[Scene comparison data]
----------

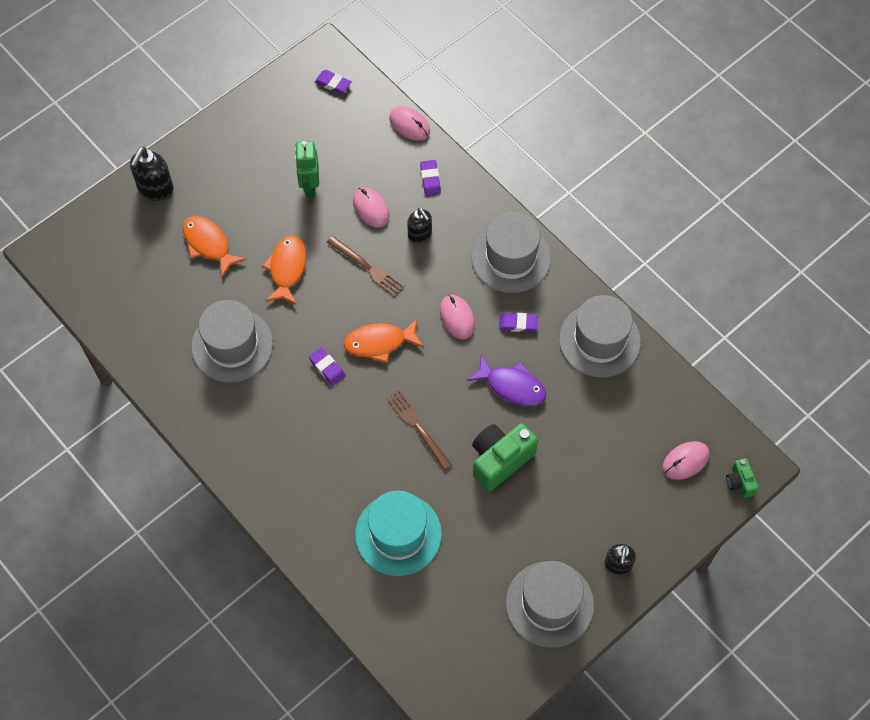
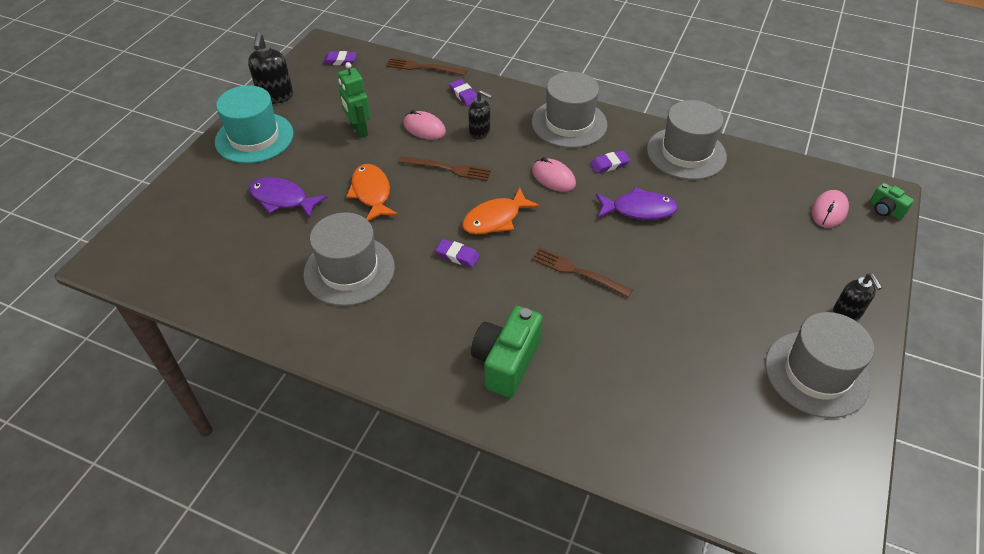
camera: 25 degrees left, 15 degrees down
(155, 189) = (207, 175): black soap dispenser -> black soap dispenser (275, 96)
(208, 244) = (282, 199): orange fish -> purple fish
(398, 534) = (624, 372): turquoise hat -> turquoise hat (254, 138)
(409, 125) = (423, 67): pink mouse -> brown fork
(500, 460) = (673, 270): green camera -> green camera (506, 362)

----------

* **What you need to do**
All of the entries must be reproduced exactly, with no pictures kept.

* **Task answer**
camera: 25 degrees left, 15 degrees down
(155, 189) = (207, 175): black soap dispenser -> black soap dispenser (275, 96)
(208, 244) = (282, 199): orange fish -> purple fish
(398, 534) = (624, 372): turquoise hat -> turquoise hat (254, 138)
(409, 125) = (423, 67): pink mouse -> brown fork
(500, 460) = (673, 270): green camera -> green camera (506, 362)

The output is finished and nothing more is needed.